Return, from the listing that follows, each line containing the word "cepillo".

Data provided>
□ □ □ □ □
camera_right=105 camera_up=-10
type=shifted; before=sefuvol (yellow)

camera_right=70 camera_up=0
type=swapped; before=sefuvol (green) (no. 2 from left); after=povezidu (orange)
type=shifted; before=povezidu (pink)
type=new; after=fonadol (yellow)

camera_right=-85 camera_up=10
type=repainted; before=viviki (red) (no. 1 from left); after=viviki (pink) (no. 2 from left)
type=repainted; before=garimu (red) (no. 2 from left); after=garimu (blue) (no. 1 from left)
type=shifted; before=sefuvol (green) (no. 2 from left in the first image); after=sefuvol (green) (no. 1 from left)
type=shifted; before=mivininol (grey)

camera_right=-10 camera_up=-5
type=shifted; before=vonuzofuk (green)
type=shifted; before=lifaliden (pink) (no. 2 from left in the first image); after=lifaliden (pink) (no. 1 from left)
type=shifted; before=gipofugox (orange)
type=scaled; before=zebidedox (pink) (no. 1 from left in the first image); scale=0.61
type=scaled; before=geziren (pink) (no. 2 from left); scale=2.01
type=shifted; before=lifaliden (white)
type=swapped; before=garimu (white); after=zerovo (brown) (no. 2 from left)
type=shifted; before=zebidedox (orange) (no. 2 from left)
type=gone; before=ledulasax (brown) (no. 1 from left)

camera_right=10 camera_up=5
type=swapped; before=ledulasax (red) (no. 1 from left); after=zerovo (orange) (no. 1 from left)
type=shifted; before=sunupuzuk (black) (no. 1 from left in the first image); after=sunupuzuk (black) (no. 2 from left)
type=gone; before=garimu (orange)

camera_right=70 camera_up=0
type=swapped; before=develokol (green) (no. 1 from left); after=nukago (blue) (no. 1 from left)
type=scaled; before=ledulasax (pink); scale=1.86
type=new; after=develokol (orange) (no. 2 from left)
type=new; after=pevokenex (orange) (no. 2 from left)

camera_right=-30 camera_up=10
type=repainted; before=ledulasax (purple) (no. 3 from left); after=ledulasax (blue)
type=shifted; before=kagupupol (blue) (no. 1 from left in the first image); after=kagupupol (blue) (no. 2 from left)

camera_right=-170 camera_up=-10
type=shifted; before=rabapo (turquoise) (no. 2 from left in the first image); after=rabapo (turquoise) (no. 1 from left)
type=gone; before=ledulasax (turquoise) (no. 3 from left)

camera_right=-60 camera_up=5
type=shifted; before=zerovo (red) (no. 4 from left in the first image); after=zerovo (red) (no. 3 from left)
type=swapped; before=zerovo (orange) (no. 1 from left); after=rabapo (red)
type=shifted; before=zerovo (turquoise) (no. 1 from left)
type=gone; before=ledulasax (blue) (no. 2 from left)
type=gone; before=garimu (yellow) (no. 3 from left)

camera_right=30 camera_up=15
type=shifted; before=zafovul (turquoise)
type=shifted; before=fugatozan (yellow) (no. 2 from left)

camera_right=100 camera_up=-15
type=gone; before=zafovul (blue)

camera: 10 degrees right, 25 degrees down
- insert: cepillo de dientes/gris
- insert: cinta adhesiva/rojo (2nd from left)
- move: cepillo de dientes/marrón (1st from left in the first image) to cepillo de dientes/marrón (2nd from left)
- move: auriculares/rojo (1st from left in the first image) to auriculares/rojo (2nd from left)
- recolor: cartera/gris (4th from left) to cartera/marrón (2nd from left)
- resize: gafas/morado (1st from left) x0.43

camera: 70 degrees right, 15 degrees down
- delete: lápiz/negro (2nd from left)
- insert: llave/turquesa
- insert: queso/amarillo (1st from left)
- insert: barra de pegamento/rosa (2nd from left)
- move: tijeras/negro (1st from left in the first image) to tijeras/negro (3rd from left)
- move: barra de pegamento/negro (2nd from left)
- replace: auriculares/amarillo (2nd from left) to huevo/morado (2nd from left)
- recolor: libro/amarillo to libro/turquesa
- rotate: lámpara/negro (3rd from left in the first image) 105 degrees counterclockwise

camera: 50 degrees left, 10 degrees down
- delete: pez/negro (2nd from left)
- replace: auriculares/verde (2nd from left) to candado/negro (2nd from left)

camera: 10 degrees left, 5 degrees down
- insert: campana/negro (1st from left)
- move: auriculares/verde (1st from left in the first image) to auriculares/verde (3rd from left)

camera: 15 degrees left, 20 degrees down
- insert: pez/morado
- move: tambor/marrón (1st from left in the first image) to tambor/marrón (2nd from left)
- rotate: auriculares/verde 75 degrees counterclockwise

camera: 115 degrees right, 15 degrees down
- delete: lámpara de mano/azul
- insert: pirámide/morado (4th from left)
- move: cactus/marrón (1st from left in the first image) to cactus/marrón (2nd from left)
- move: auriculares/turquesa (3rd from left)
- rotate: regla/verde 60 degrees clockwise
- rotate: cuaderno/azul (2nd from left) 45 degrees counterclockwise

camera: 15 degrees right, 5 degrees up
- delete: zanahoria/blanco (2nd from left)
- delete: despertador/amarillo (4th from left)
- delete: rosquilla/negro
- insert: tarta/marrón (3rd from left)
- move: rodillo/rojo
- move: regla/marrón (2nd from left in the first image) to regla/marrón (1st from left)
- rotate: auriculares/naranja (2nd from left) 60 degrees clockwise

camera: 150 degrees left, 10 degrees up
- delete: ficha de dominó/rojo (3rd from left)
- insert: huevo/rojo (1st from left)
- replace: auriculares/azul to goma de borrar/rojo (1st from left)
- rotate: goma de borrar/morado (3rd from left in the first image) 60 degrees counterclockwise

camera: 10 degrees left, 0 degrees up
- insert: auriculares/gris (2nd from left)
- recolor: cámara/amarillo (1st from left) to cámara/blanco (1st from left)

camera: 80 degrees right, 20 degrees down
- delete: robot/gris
□ □ □ □ □
Answer box>
- insert: cepillo de dientes/gris
- move: cepillo de dientes/marrón (1st from left in the first image) to cepillo de dientes/marrón (2nd from left)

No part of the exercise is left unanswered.